▸ Data section
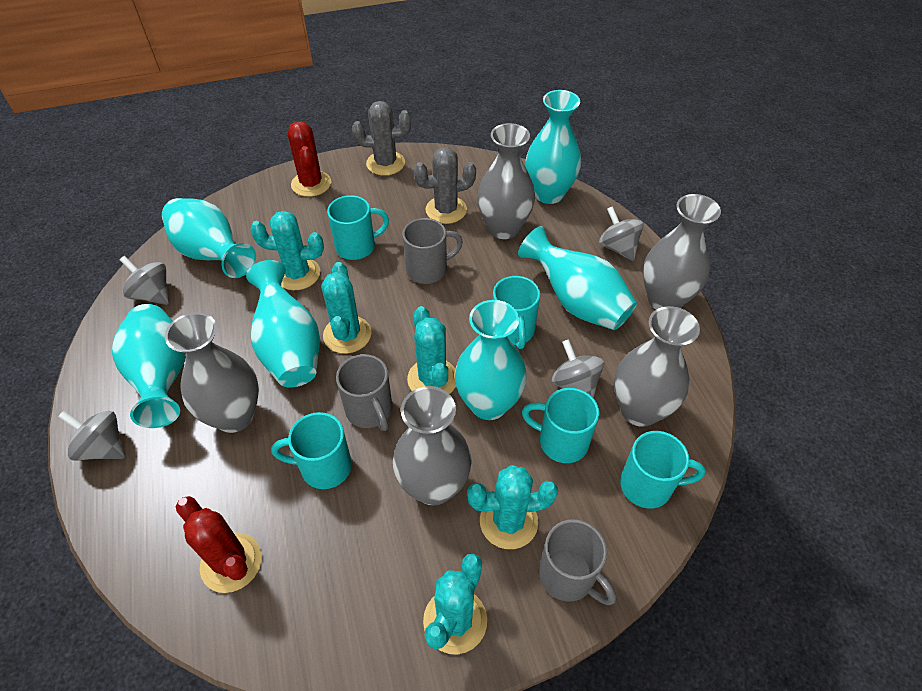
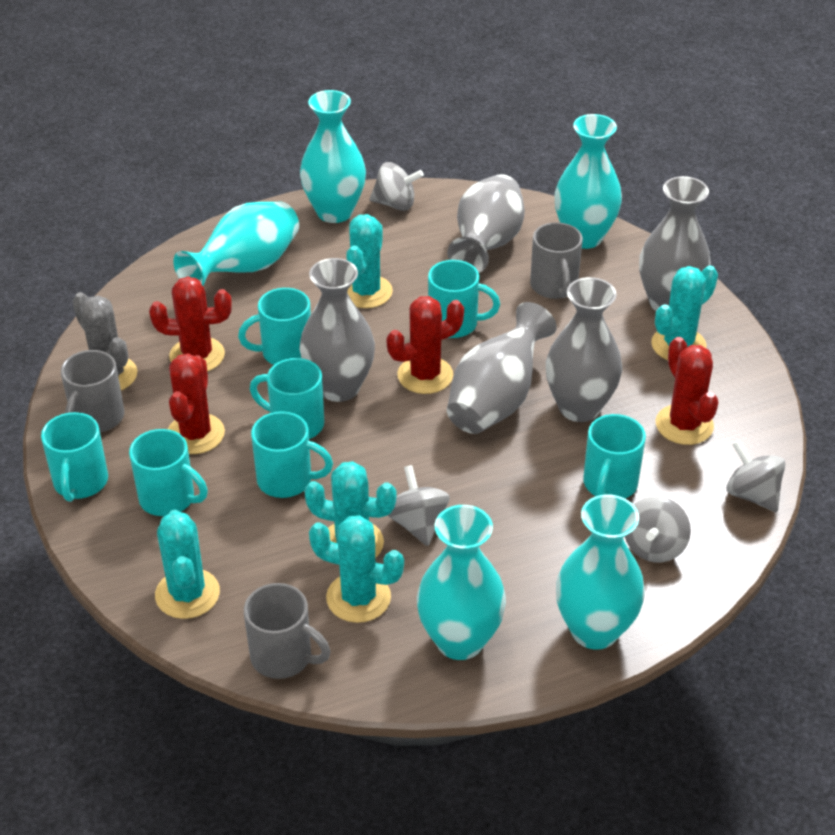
grey cactus: 2 -> 1
red cactus: 2 -> 4
turquoise mug: 5 -> 7
turquoise vase: 6 -> 5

▸ Your objective
Output the data exactly. Leave every picture out.

▸ Response to this task
grey cactus: 2 -> 1
red cactus: 2 -> 4
turquoise mug: 5 -> 7
turquoise vase: 6 -> 5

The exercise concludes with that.